» **TASK MATERIAL**
◆ ◆ ◆
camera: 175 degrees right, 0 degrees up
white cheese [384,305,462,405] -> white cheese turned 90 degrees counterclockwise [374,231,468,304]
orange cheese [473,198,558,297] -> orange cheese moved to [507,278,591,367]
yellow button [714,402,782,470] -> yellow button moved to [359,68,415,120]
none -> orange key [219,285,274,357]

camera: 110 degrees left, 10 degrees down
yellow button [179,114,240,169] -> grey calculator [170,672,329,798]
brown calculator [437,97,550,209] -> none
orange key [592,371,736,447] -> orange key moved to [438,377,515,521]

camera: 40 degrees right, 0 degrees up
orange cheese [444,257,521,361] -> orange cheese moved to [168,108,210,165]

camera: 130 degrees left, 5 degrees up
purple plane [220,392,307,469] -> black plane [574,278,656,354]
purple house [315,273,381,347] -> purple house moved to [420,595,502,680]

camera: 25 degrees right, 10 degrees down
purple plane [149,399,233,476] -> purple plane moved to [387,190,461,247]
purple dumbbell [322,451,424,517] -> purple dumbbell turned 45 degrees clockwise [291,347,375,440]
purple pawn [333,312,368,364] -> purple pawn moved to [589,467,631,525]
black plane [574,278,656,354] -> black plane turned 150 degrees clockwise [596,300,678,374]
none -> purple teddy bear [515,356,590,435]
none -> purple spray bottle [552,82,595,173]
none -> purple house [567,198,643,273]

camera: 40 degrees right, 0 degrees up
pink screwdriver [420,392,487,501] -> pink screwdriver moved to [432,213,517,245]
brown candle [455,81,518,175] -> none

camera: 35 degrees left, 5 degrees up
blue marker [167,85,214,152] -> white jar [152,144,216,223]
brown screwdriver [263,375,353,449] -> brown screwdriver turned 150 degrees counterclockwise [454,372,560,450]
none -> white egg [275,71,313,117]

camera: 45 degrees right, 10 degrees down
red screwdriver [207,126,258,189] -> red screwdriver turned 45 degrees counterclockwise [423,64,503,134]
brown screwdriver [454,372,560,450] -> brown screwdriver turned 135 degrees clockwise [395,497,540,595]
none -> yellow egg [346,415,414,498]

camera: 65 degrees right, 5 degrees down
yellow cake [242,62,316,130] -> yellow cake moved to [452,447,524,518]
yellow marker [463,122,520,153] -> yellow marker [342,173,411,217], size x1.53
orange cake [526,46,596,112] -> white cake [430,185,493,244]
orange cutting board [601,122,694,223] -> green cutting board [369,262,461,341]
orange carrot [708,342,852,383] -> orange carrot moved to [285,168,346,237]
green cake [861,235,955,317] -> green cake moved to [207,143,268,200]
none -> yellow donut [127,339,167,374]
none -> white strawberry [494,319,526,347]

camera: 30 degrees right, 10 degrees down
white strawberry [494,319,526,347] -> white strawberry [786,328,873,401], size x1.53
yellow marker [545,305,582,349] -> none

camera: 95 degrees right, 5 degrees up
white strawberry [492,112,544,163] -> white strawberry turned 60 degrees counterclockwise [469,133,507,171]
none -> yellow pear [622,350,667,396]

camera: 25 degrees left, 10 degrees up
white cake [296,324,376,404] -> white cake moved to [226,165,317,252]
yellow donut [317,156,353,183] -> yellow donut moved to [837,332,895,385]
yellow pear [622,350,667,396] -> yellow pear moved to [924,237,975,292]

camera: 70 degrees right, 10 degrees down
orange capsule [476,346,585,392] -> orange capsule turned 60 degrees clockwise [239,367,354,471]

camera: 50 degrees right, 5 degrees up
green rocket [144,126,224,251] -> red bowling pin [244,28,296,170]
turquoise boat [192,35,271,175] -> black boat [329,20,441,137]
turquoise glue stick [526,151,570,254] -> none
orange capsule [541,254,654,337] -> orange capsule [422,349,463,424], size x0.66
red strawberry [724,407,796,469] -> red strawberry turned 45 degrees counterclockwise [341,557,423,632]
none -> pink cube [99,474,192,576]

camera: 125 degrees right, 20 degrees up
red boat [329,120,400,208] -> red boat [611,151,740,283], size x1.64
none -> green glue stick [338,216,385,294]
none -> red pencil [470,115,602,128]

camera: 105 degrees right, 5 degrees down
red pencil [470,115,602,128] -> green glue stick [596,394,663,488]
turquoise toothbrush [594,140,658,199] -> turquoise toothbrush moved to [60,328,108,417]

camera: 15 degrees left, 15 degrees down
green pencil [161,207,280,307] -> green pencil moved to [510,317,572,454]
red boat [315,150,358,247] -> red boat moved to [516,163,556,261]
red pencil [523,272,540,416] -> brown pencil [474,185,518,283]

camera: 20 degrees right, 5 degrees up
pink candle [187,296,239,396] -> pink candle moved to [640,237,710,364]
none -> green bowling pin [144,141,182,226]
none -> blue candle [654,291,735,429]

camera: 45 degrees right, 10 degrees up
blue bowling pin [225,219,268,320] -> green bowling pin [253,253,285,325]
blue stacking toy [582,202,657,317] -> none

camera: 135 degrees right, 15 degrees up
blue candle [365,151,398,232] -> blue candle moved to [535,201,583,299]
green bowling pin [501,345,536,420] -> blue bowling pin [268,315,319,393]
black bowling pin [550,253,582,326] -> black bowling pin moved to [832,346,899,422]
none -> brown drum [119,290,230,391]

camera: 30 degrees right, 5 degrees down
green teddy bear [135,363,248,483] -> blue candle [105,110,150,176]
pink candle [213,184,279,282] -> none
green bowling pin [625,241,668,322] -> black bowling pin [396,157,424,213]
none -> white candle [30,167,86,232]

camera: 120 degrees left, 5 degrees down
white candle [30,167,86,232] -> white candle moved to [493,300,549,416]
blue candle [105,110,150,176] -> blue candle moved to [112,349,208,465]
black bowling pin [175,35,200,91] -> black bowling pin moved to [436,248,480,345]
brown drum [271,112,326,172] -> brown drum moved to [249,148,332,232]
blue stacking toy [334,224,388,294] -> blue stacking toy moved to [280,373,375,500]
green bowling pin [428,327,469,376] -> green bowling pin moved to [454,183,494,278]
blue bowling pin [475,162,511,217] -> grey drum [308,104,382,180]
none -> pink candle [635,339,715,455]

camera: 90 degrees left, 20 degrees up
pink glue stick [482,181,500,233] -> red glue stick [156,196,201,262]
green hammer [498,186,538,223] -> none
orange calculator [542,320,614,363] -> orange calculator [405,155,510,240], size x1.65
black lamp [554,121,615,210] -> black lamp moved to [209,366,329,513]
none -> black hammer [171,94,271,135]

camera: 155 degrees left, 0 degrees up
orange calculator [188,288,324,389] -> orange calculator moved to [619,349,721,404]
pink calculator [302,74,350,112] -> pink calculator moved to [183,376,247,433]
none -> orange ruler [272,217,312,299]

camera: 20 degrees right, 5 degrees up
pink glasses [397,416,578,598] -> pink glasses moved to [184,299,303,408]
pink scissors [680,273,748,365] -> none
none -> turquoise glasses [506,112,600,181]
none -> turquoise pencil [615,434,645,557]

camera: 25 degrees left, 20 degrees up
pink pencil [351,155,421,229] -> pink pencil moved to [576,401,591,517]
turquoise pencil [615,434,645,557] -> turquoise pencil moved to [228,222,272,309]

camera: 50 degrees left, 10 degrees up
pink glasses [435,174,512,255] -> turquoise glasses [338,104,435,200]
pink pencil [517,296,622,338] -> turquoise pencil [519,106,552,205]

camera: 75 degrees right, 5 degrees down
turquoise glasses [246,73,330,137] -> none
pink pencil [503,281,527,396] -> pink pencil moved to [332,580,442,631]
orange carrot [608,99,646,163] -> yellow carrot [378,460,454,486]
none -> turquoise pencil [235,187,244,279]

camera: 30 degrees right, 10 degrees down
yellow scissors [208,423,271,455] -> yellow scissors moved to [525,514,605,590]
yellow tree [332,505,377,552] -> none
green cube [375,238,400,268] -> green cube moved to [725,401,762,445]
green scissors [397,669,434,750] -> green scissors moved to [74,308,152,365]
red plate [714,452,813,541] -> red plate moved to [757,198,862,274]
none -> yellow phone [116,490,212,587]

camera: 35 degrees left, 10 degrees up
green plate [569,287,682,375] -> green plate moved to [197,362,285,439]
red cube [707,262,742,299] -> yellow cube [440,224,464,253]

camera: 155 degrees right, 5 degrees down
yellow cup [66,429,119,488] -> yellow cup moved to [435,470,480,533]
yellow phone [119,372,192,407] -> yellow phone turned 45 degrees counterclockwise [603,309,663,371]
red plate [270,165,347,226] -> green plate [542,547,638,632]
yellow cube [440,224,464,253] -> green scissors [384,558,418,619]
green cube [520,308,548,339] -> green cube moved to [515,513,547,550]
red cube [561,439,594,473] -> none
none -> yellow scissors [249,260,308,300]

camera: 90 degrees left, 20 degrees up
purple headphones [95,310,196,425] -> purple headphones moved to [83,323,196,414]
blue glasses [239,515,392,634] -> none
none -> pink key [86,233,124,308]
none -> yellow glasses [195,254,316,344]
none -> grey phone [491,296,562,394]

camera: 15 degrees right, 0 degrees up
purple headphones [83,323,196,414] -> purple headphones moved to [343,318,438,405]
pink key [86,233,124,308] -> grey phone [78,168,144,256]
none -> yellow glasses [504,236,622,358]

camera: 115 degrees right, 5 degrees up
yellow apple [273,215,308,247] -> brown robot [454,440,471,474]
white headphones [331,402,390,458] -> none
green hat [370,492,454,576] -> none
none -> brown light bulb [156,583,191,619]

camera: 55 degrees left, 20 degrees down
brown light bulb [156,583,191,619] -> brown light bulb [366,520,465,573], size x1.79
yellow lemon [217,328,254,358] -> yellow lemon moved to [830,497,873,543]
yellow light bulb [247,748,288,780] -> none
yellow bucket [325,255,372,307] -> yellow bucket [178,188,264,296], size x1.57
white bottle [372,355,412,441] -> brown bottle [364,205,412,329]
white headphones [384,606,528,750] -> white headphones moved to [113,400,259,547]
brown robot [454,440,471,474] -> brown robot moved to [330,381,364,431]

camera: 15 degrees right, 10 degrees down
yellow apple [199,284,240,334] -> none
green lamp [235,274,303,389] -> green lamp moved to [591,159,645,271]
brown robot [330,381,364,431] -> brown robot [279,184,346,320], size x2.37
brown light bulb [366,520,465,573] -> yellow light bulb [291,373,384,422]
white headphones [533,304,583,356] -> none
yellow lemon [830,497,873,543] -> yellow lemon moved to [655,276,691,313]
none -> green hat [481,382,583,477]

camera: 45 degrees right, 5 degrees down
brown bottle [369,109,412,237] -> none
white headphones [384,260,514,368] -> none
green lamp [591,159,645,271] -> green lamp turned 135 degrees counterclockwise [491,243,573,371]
◆ ◆ ◆
» **TASK TO CARRY OUT**
Please return all lines in the material above that include the word "drum".

» **RESULT OF THE TASK**
none -> brown drum [119,290,230,391]
brown drum [271,112,326,172] -> brown drum moved to [249,148,332,232]
blue bowling pin [475,162,511,217] -> grey drum [308,104,382,180]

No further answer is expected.